Supplied data
☆ ☆ ☆ ☆

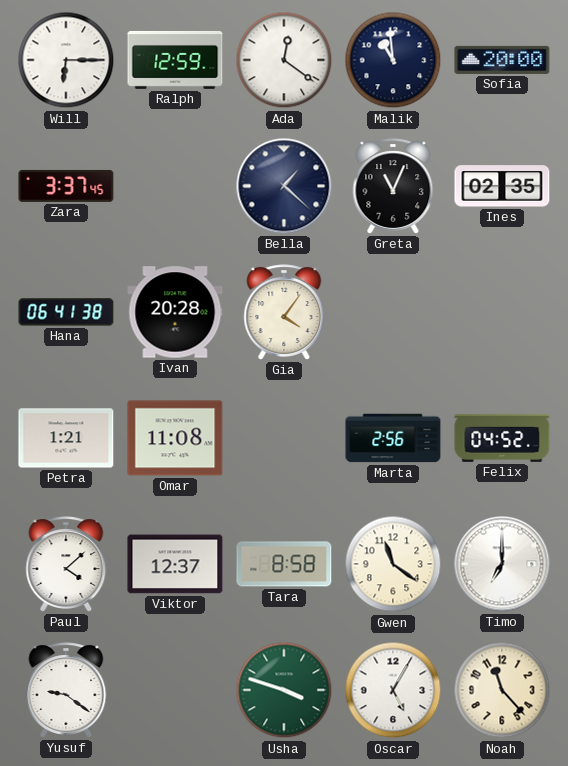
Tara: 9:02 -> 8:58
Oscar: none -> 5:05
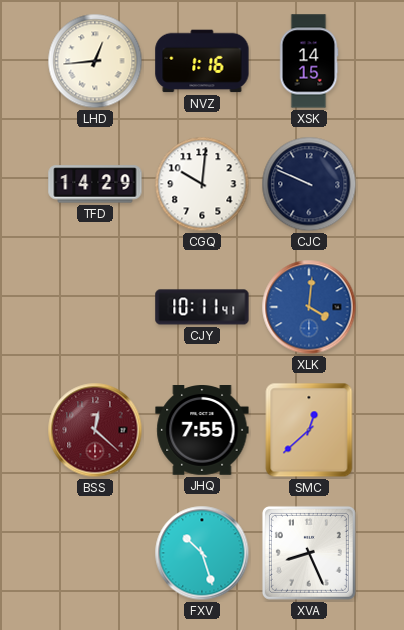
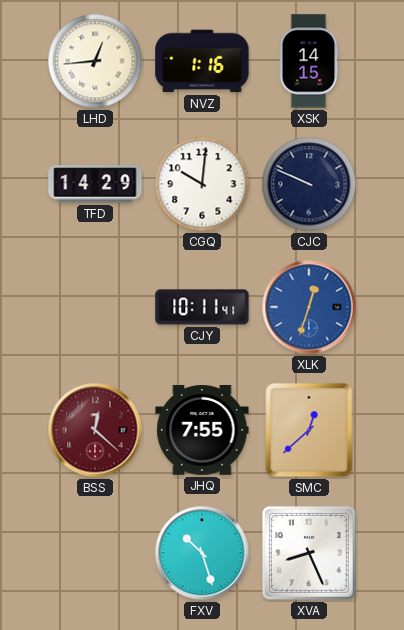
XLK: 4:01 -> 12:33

☆ ☆ ☆ ☆

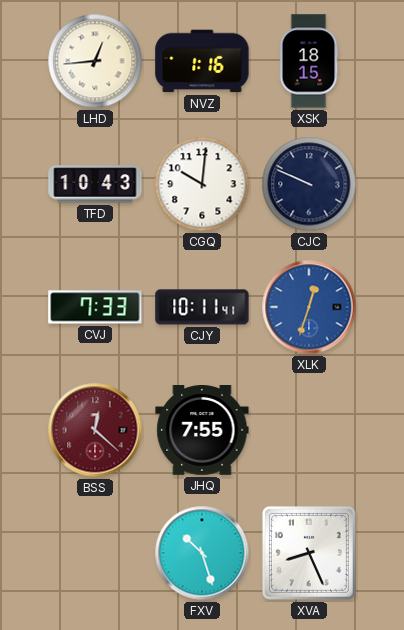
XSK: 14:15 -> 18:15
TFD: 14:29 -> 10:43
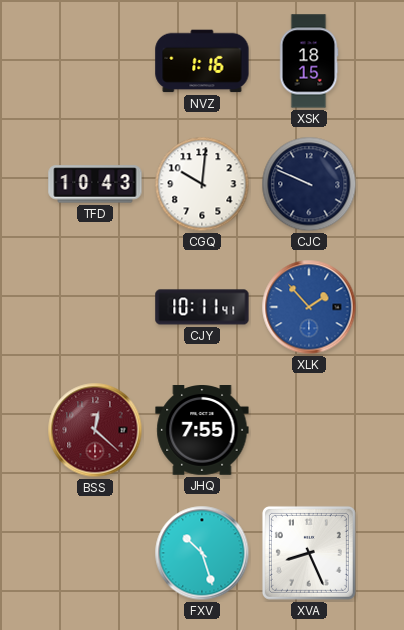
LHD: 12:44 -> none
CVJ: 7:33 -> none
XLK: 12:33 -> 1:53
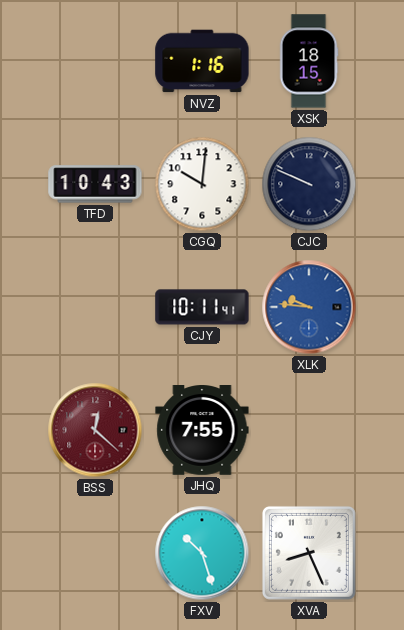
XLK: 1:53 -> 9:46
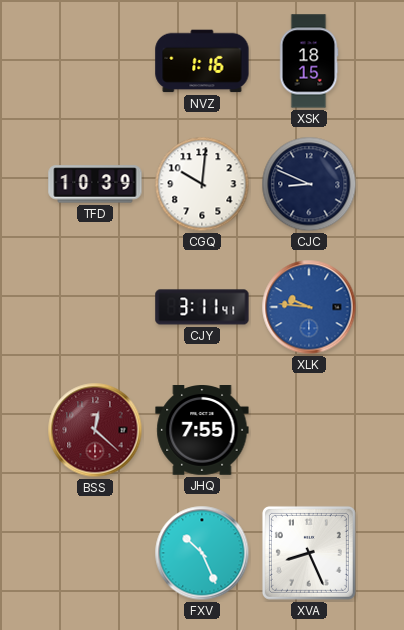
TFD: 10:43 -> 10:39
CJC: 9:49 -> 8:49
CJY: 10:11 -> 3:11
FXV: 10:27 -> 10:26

☆ ☆ ☆ ☆

Work to be completed
Reproduce the items word for word, from the line that contains "XSK: 14:15 -> 18:15" through the line that contains "FXV: 10:27 -> 10:26", omitting the pictures.

Exercise solution
XSK: 14:15 -> 18:15
TFD: 14:29 -> 10:43
LHD: 12:44 -> none
CVJ: 7:33 -> none
XLK: 12:33 -> 1:53
XLK: 1:53 -> 9:46
TFD: 10:43 -> 10:39
CJC: 9:49 -> 8:49
CJY: 10:11 -> 3:11
FXV: 10:27 -> 10:26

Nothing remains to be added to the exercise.